● **What is needed**
The answer must be the full listing, word for word, with no pictures in it.

*** Raw data ***

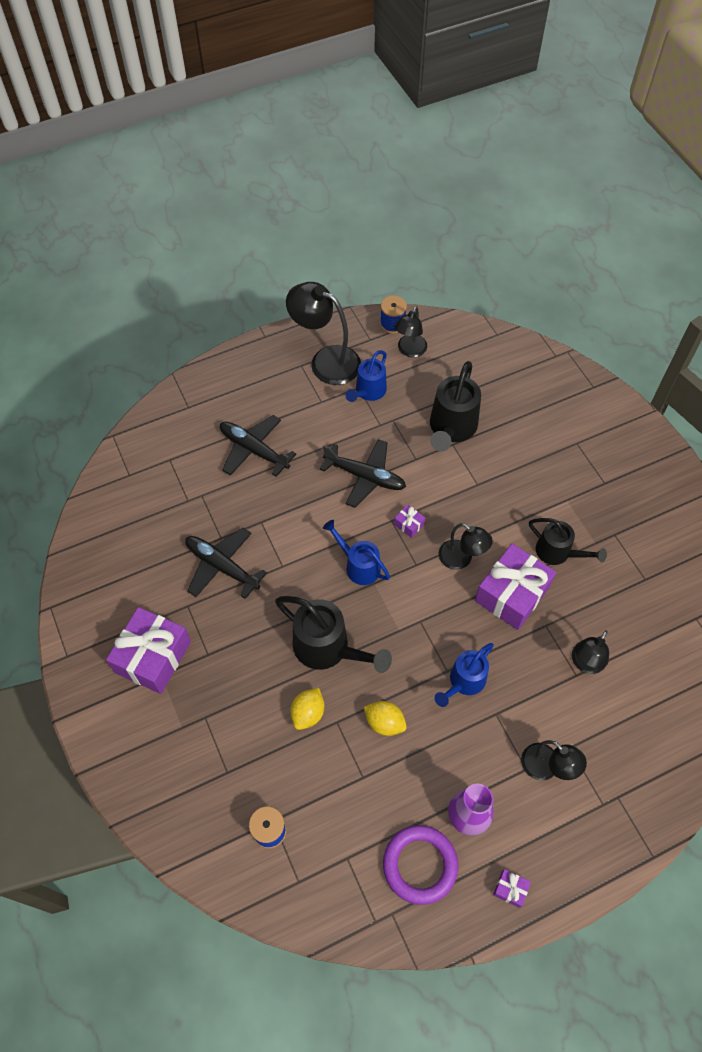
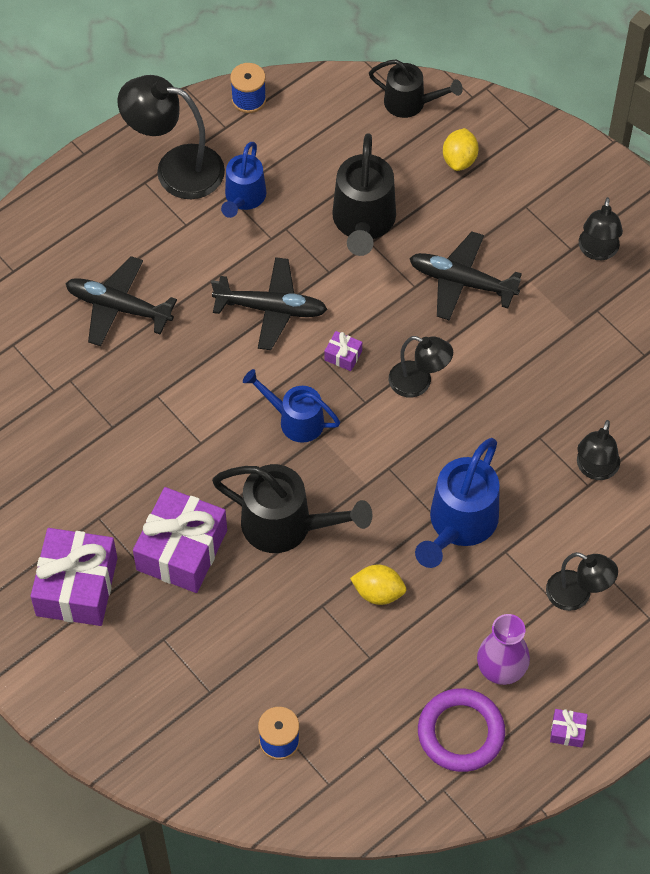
camera: 15 degrees left, 0 degrees up
black plane [185,528,267,599] -> black plane moved to [409,231,522,320]
yellow lemon [290,688,324,730] -> yellow lemon moved to [443,128,479,171]
black lamp [394,306,427,357] -> black lamp moved to [579,197,623,260]
blue watering can [435,643,494,707] -> blue watering can [415,438,500,568], size x1.54
purple gift [475,544,556,630] -> purple gift moved to [133,487,227,593]
black watering can [529,518,607,565] -> black watering can moved to [369,59,463,118]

*** End of Raw data ***

● **Written solution**
camera: 15 degrees left, 0 degrees up
black plane [185,528,267,599] -> black plane moved to [409,231,522,320]
yellow lemon [290,688,324,730] -> yellow lemon moved to [443,128,479,171]
black lamp [394,306,427,357] -> black lamp moved to [579,197,623,260]
blue watering can [435,643,494,707] -> blue watering can [415,438,500,568], size x1.54
purple gift [475,544,556,630] -> purple gift moved to [133,487,227,593]
black watering can [529,518,607,565] -> black watering can moved to [369,59,463,118]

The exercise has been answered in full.